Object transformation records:
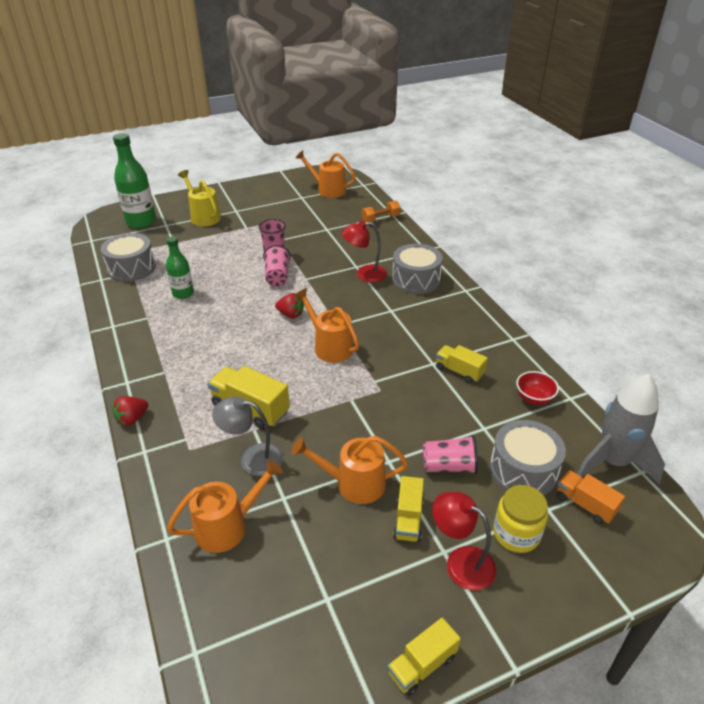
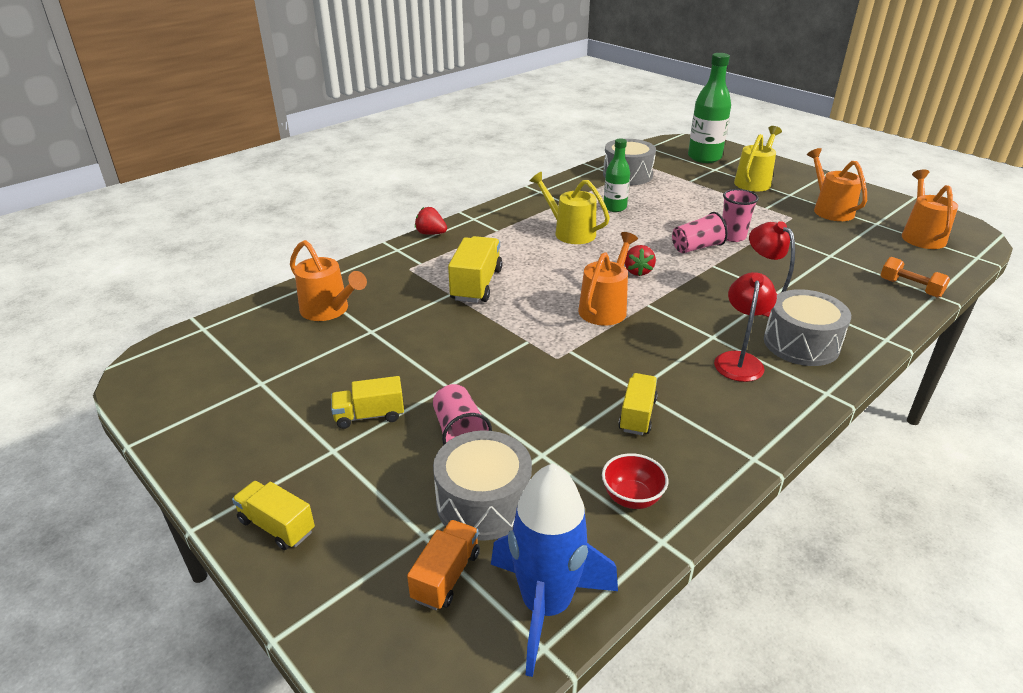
camera: 70 degrees right, 5 degrees down
(204, 330) = (570, 232): none -> yellow watering can
(252, 458) = (412, 302): grey lamp -> none
(354, 484) = (405, 369): orange watering can -> orange watering can (830, 210)
(422, 665) = (194, 457): yellow truck -> yellow truck (277, 526)
(461, 562) = (321, 466): red lamp -> red lamp (739, 360)
(516, 533) = (374, 508): yellow jar -> none
(612, 462) = (546, 606): grey rocket -> blue rocket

[YOUR GOAL] For the string "lamp", filter the data and copy out each line where it occurs.

[EXERCISE RESULT]
(252, 458) = (412, 302): grey lamp -> none
(461, 562) = (321, 466): red lamp -> red lamp (739, 360)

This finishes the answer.